Find the lines below in which the string "none" occurs. Copy each one.

-------- Supplied entries --------

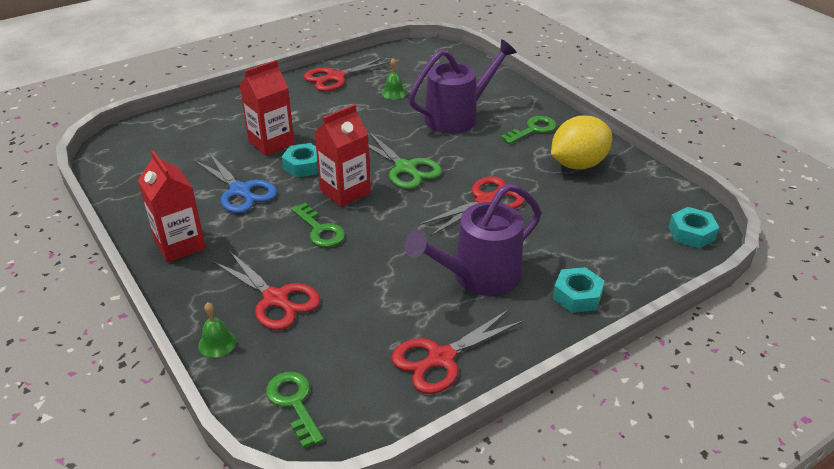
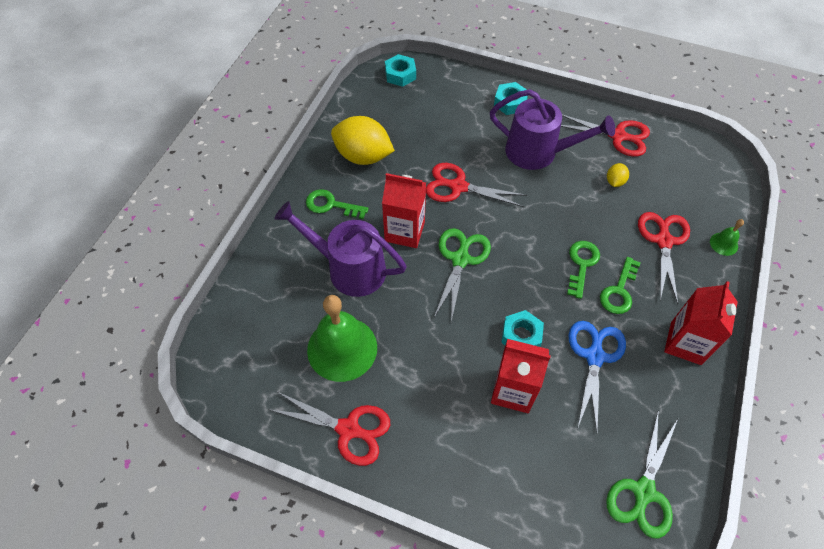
camera: 125 degrees left, 20 degrees up
(136, 160) = (643, 492): none -> green scissors
(294, 403) = (712, 178): green key -> green key (619, 291)
(345, 192) = (526, 280): red carton -> red carton (404, 231)
(381, 311) = (615, 182): none -> yellow lemon
(394, 93) = (342, 348): green bell -> green bell, size x2.31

--------

Solution for this exercise:
(136, 160) = (643, 492): none -> green scissors
(381, 311) = (615, 182): none -> yellow lemon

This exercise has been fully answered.